> **Entries provided**:

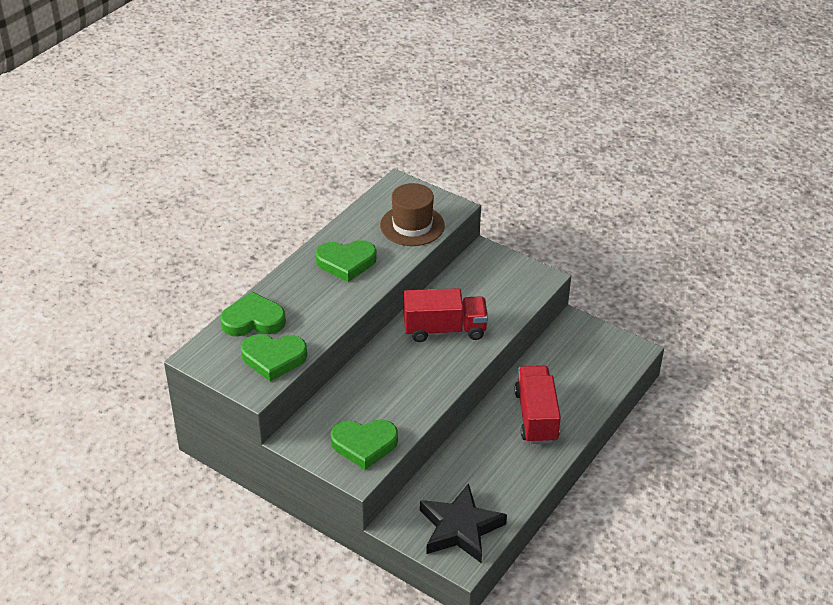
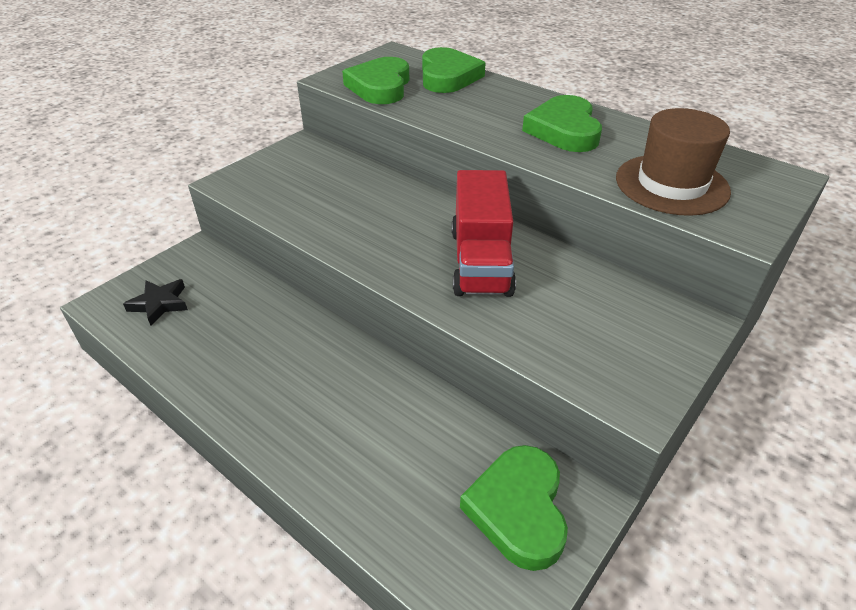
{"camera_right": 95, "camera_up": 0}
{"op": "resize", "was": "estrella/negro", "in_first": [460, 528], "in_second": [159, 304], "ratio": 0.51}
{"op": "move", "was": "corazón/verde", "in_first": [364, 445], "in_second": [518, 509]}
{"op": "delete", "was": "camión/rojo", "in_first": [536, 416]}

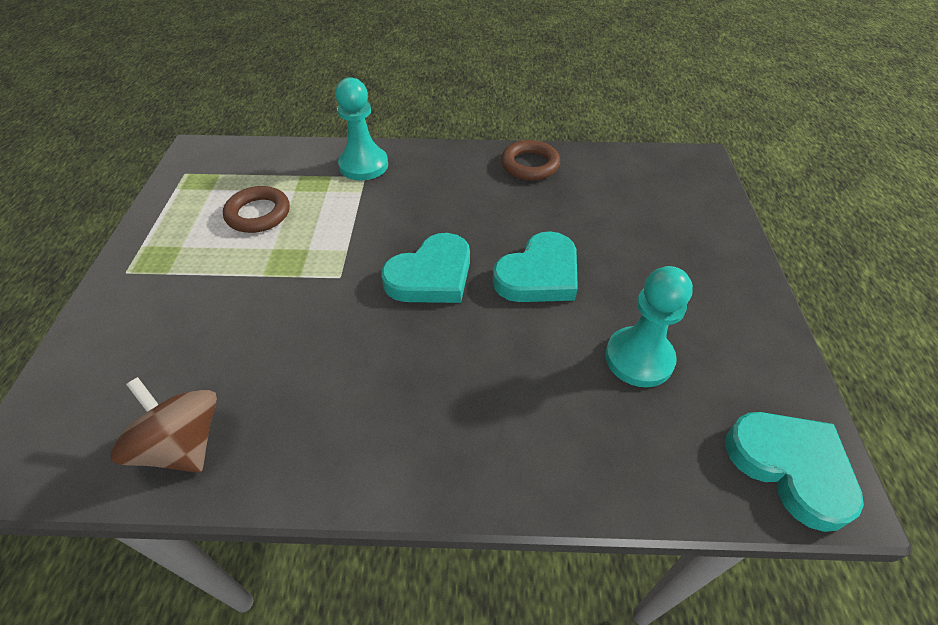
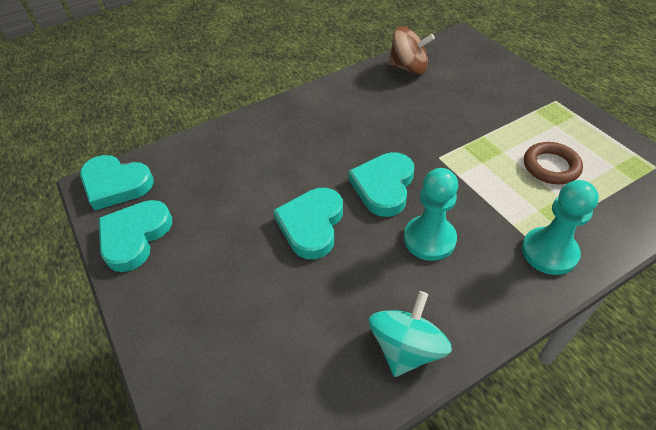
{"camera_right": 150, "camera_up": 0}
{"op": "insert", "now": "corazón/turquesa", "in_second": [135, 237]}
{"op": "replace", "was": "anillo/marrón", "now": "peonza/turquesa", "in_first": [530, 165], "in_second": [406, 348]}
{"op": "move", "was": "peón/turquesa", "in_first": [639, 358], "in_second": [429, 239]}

> **How to complete this task**: Apart from its pictures, the material above should be repeated exactly.

> **Completed exercise**:
{"camera_right": 95, "camera_up": 0}
{"op": "resize", "was": "estrella/negro", "in_first": [460, 528], "in_second": [159, 304], "ratio": 0.51}
{"op": "move", "was": "corazón/verde", "in_first": [364, 445], "in_second": [518, 509]}
{"op": "delete", "was": "camión/rojo", "in_first": [536, 416]}

{"camera_right": 150, "camera_up": 0}
{"op": "insert", "now": "corazón/turquesa", "in_second": [135, 237]}
{"op": "replace", "was": "anillo/marrón", "now": "peonza/turquesa", "in_first": [530, 165], "in_second": [406, 348]}
{"op": "move", "was": "peón/turquesa", "in_first": [639, 358], "in_second": [429, 239]}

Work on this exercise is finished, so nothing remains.